[PROVIDED RECORDS — start]

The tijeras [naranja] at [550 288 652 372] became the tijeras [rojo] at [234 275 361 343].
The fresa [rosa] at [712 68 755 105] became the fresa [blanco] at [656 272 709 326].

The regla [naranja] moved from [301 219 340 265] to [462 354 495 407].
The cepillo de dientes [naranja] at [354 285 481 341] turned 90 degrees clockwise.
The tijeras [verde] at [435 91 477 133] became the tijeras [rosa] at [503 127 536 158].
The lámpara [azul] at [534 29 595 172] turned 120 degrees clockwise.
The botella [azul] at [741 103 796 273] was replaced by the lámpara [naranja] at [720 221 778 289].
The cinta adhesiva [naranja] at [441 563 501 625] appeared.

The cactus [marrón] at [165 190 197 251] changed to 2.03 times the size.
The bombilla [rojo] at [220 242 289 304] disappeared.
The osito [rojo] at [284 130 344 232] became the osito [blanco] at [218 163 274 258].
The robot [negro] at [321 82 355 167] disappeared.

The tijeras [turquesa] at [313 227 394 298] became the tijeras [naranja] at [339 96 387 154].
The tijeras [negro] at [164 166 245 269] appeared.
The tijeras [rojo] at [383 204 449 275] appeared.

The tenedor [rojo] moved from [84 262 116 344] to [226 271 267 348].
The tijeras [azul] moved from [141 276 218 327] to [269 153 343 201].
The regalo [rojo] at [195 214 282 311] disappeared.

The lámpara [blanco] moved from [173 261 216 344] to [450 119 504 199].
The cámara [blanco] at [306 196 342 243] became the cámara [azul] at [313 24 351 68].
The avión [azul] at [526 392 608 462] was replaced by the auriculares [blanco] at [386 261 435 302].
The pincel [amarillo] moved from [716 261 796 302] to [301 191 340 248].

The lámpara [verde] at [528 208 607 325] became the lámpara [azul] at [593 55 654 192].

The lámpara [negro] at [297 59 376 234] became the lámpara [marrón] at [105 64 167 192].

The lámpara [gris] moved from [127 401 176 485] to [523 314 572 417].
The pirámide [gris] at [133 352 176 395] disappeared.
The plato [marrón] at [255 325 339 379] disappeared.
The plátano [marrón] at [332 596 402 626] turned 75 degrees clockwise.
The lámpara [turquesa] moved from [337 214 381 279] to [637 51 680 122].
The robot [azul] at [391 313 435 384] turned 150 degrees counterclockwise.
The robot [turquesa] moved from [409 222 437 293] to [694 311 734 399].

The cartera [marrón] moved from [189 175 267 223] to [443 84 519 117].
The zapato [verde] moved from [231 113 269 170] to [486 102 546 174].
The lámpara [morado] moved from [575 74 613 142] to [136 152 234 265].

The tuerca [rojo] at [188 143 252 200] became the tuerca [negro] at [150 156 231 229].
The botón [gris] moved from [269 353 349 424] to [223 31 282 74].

[PROVIDED RECORDS — finish]

> **THE PROBLEM**
Your answer must be the data above, copied exactly from its first line through the line containing "The pirámide [gris]", and nothing more.

> **TASK RESPONSE**
The tijeras [naranja] at [550 288 652 372] became the tijeras [rojo] at [234 275 361 343].
The fresa [rosa] at [712 68 755 105] became the fresa [blanco] at [656 272 709 326].

The regla [naranja] moved from [301 219 340 265] to [462 354 495 407].
The cepillo de dientes [naranja] at [354 285 481 341] turned 90 degrees clockwise.
The tijeras [verde] at [435 91 477 133] became the tijeras [rosa] at [503 127 536 158].
The lámpara [azul] at [534 29 595 172] turned 120 degrees clockwise.
The botella [azul] at [741 103 796 273] was replaced by the lámpara [naranja] at [720 221 778 289].
The cinta adhesiva [naranja] at [441 563 501 625] appeared.

The cactus [marrón] at [165 190 197 251] changed to 2.03 times the size.
The bombilla [rojo] at [220 242 289 304] disappeared.
The osito [rojo] at [284 130 344 232] became the osito [blanco] at [218 163 274 258].
The robot [negro] at [321 82 355 167] disappeared.

The tijeras [turquesa] at [313 227 394 298] became the tijeras [naranja] at [339 96 387 154].
The tijeras [negro] at [164 166 245 269] appeared.
The tijeras [rojo] at [383 204 449 275] appeared.

The tenedor [rojo] moved from [84 262 116 344] to [226 271 267 348].
The tijeras [azul] moved from [141 276 218 327] to [269 153 343 201].
The regalo [rojo] at [195 214 282 311] disappeared.

The lámpara [blanco] moved from [173 261 216 344] to [450 119 504 199].
The cámara [blanco] at [306 196 342 243] became the cámara [azul] at [313 24 351 68].
The avión [azul] at [526 392 608 462] was replaced by the auriculares [blanco] at [386 261 435 302].
The pincel [amarillo] moved from [716 261 796 302] to [301 191 340 248].

The lámpara [verde] at [528 208 607 325] became the lámpara [azul] at [593 55 654 192].

The lámpara [negro] at [297 59 376 234] became the lámpara [marrón] at [105 64 167 192].

The lámpara [gris] moved from [127 401 176 485] to [523 314 572 417].
The pirámide [gris] at [133 352 176 395] disappeared.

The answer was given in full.